> **Aim**
Present the rows from the line with "blue circle: moved 2 px up" to the line with "brown arrow: rotated 9 degrees clockwise", both included, as a JSON list of strings with one string per line. Leave out blank lines and the pictures.

> **Extracted material**
----

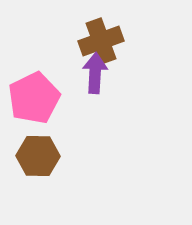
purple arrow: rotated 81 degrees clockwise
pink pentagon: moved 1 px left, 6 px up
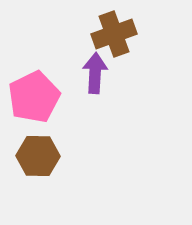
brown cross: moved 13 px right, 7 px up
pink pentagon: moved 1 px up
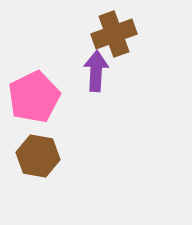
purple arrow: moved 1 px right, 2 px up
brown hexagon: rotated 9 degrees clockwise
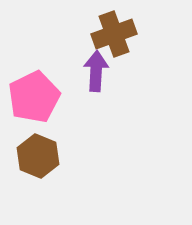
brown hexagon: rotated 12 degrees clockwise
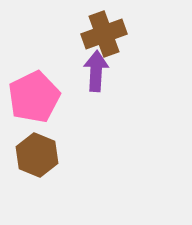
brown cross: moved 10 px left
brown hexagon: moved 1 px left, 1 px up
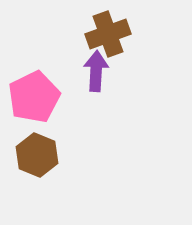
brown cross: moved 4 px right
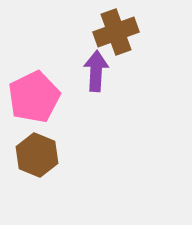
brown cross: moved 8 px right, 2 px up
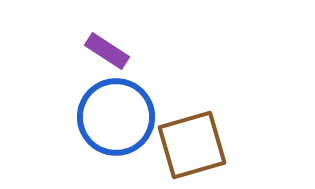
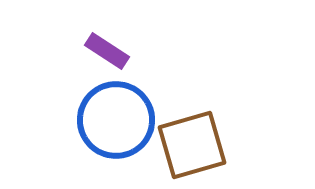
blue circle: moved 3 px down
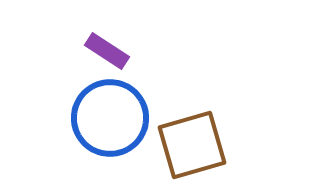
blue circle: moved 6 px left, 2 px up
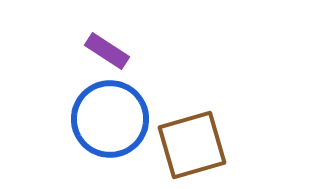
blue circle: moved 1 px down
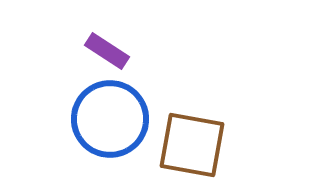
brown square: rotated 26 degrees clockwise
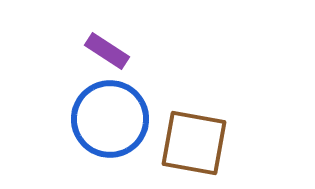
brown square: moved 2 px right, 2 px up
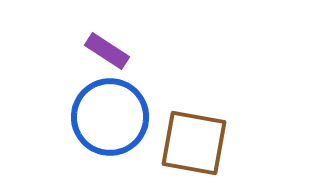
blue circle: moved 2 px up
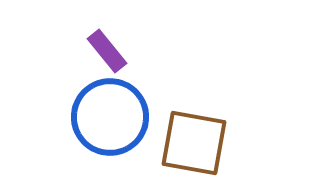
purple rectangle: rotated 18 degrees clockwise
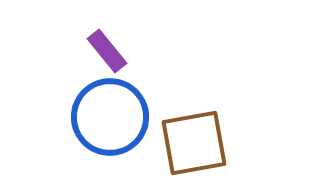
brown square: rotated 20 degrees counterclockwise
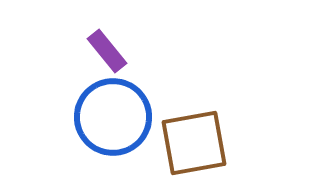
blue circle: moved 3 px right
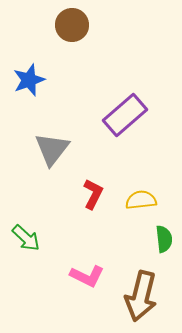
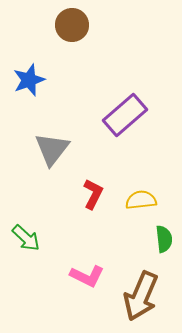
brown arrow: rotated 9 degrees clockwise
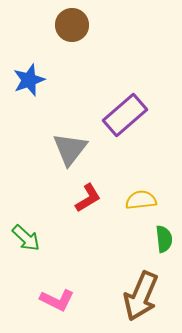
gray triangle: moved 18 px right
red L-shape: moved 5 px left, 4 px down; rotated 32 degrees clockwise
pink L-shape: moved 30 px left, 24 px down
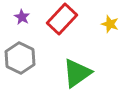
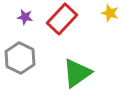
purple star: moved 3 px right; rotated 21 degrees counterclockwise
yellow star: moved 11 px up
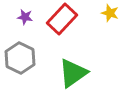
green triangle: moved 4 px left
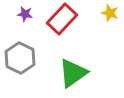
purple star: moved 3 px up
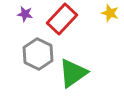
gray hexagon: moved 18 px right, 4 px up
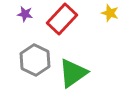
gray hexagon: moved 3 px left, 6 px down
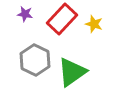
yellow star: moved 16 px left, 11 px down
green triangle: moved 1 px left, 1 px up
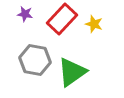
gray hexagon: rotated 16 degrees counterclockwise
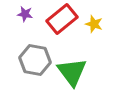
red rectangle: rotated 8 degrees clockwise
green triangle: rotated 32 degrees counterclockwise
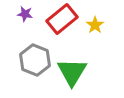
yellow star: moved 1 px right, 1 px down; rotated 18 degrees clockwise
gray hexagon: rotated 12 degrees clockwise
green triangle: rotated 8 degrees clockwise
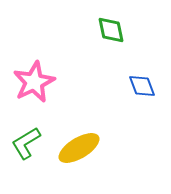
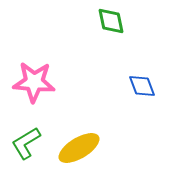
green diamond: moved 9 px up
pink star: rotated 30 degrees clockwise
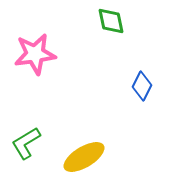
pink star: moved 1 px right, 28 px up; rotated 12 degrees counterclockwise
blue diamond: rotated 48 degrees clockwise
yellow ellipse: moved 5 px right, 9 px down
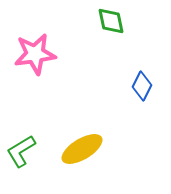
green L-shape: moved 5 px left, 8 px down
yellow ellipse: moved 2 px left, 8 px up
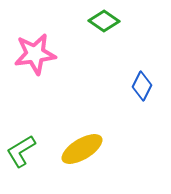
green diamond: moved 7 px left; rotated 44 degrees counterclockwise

----

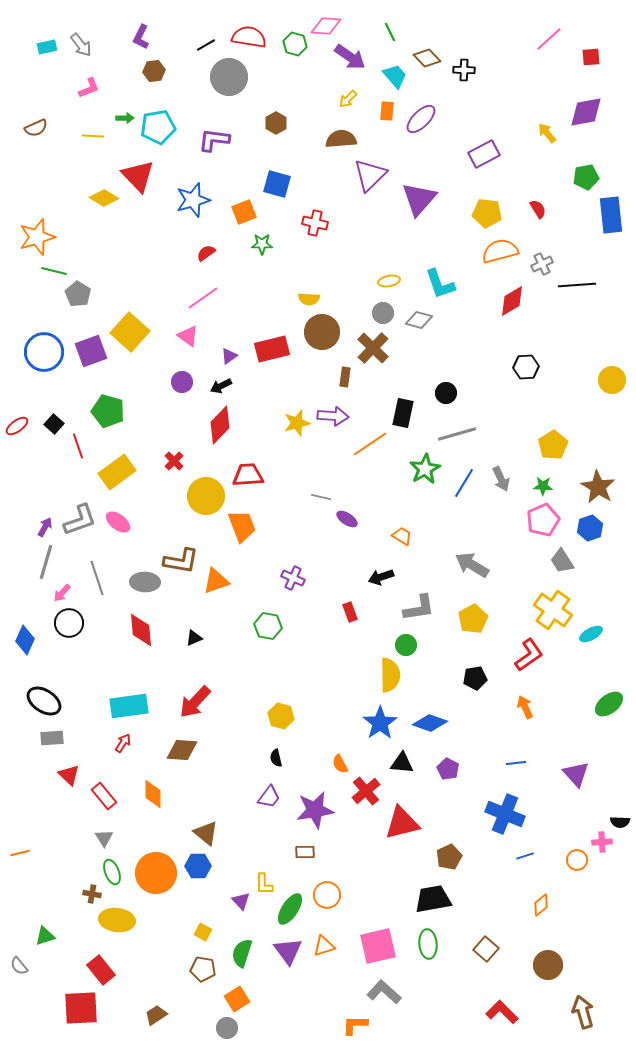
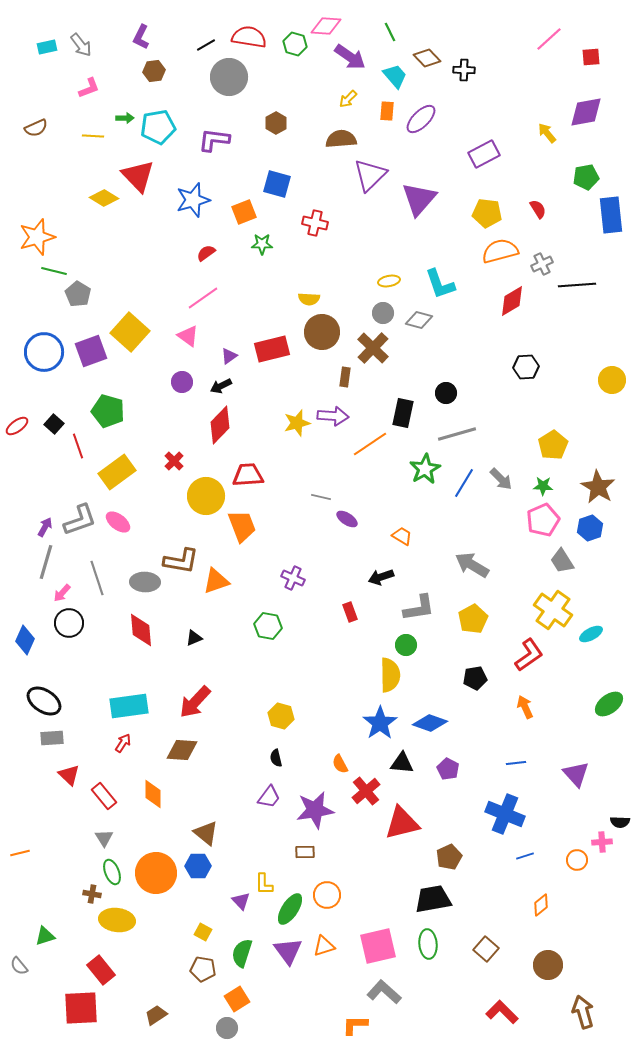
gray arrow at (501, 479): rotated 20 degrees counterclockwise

----

> **Answer to the exercise**
[
  "blue circle: moved 2 px up",
  "purple rectangle: rotated 18 degrees clockwise",
  "brown square: rotated 20 degrees counterclockwise",
  "blue circle: moved 3 px right",
  "brown arrow: rotated 9 degrees clockwise"
]